- [Input]
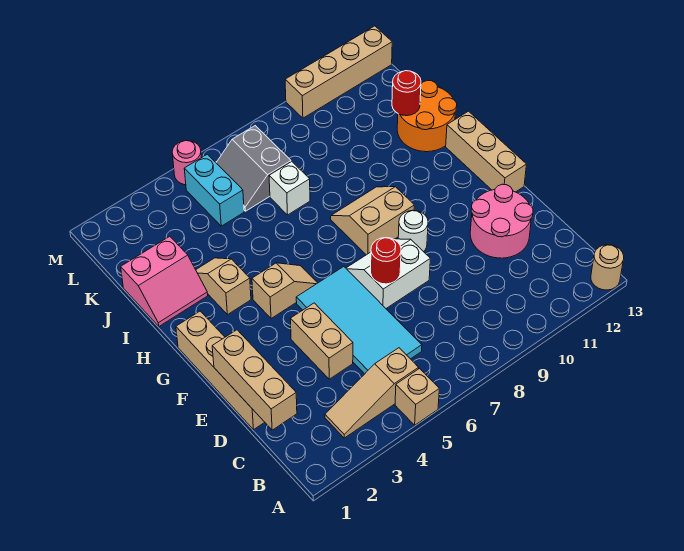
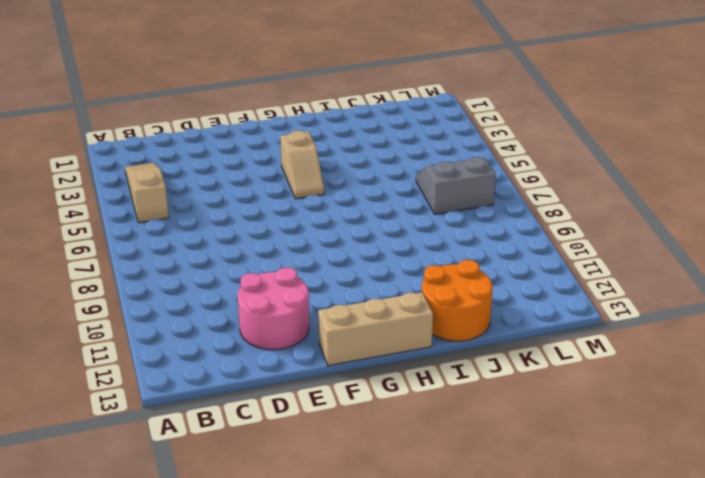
none -> tan brick A5 level 1
none -> tan round brick A13 level 1
none -> cyan tile C5:F6 level 1

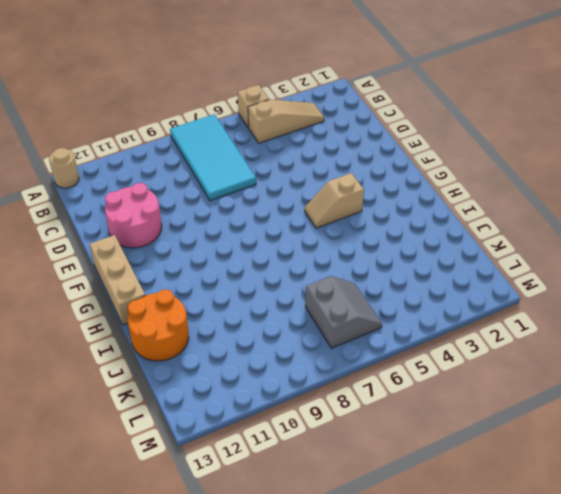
cyan tile A7:D8 level 1 -> cyan tile C5:F6 level 1
none -> tan brick D1:G1 level 1
none -> tan brick D4:E4 level 1
none -> white slope E7:F8 level 1 top E

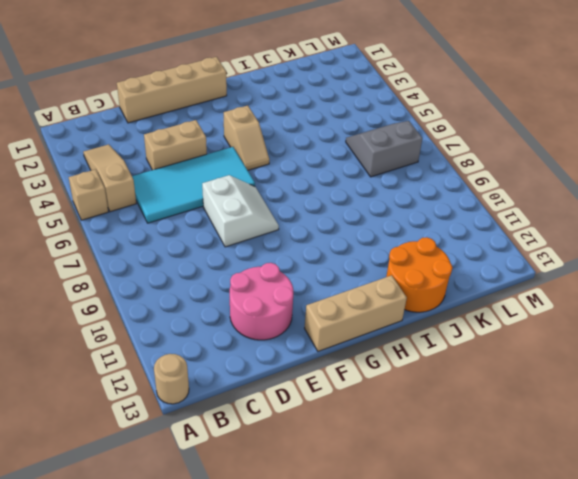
none -> white round brick F9 level 1
none -> tan slope G8:H9 level 1 top G
none -> tan slope H3:I3 level 1 top H

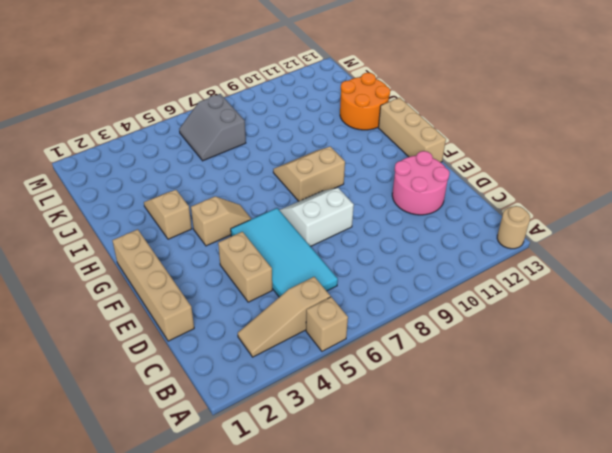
none -> white round brick F9 level 1
none -> pink slope I1:J2 level 1 top J
none -> white brick J7 level 1

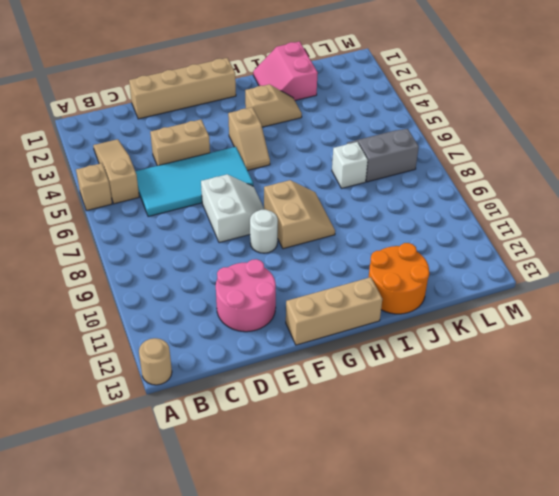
none -> cyan brick K5:L5 level 1
none -> pink round brick M5 level 1
none -> tan brick M10:M13 level 1

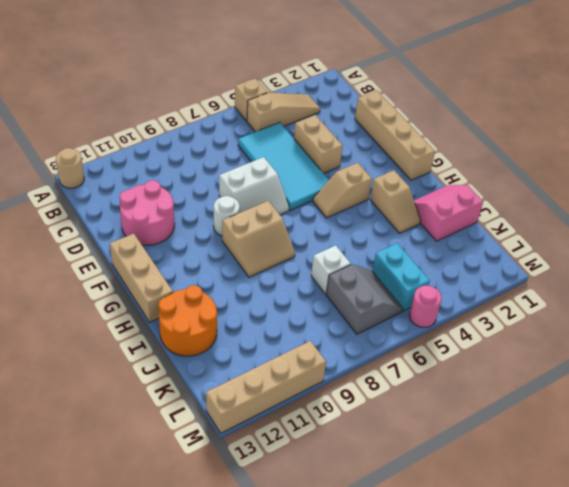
none -> tan brick C1:E1 level 2
none -> red round brick E7 level 2
none -> red round brick J12 level 2

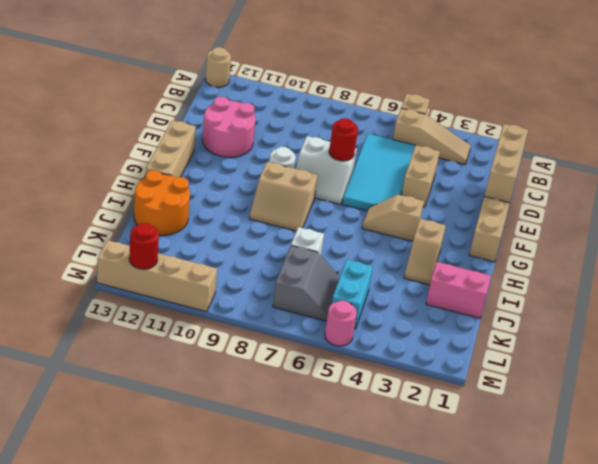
red round brick M12 level 2 -> red round brick J12 level 2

- [Work instructions] Would you retype the entries above in full, exactly as written, minus the pictures?

- [Output for this exercise]
none -> tan brick A5 level 1
none -> tan round brick A13 level 1
none -> cyan tile C5:F6 level 1

cyan tile A7:D8 level 1 -> cyan tile C5:F6 level 1
none -> tan brick D1:G1 level 1
none -> tan brick D4:E4 level 1
none -> white slope E7:F8 level 1 top E

none -> white round brick F9 level 1
none -> tan slope G8:H9 level 1 top G
none -> tan slope H3:I3 level 1 top H

none -> white round brick F9 level 1
none -> pink slope I1:J2 level 1 top J
none -> white brick J7 level 1

none -> cyan brick K5:L5 level 1
none -> pink round brick M5 level 1
none -> tan brick M10:M13 level 1

none -> tan brick C1:E1 level 2
none -> red round brick E7 level 2
none -> red round brick J12 level 2

red round brick M12 level 2 -> red round brick J12 level 2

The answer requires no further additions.